(Data for this exercise):
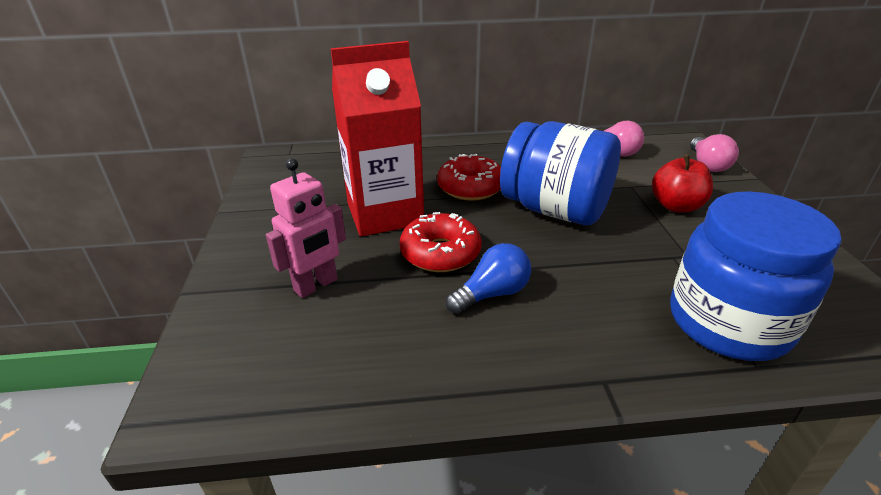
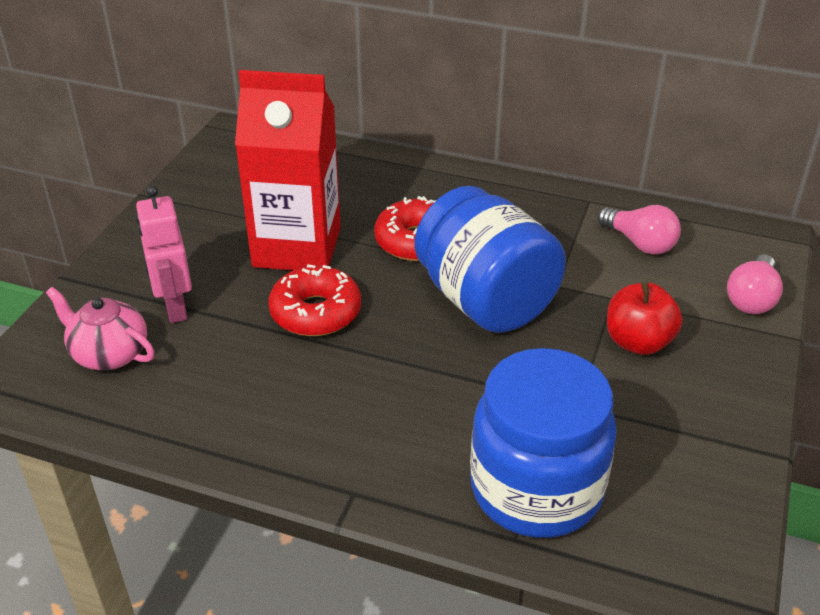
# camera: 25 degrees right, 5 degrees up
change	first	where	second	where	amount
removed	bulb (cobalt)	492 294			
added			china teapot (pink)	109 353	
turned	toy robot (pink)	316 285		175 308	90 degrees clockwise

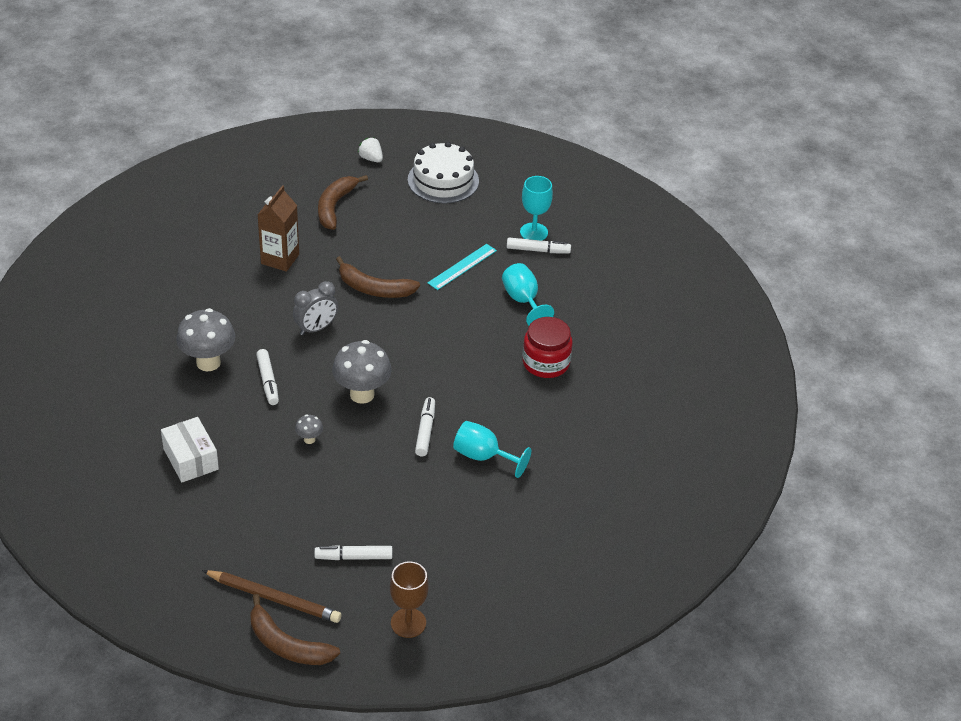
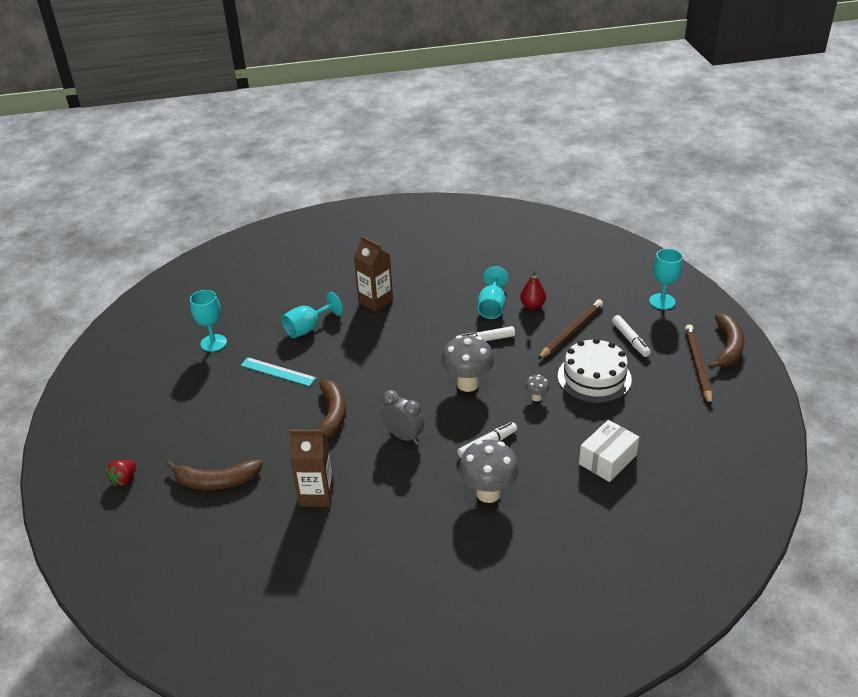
# camera: 105 degrees left, 5 degrees down
change	first	where	second	where	amount
removed	felt pen (snow-white)	537 250			
added			toy pear (crimson)	532 306	
added			lead pencil (russet)	571 331	
moved	gateau (snow-white)	443 180		594 377	
replaced	preserve jar (crimson)	546 363	milk carton (russet)	375 301	
recoloured	toy strawberry (snow-white)	371 158	toy strawberry (crimson)	124 479	
recoloured	wine glass (russet)	408 623	wine glass (teal)	662 301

(Exercise): Lines holding "removed": give how many there are in the entries above, and nothing more.

(Solved problem): 2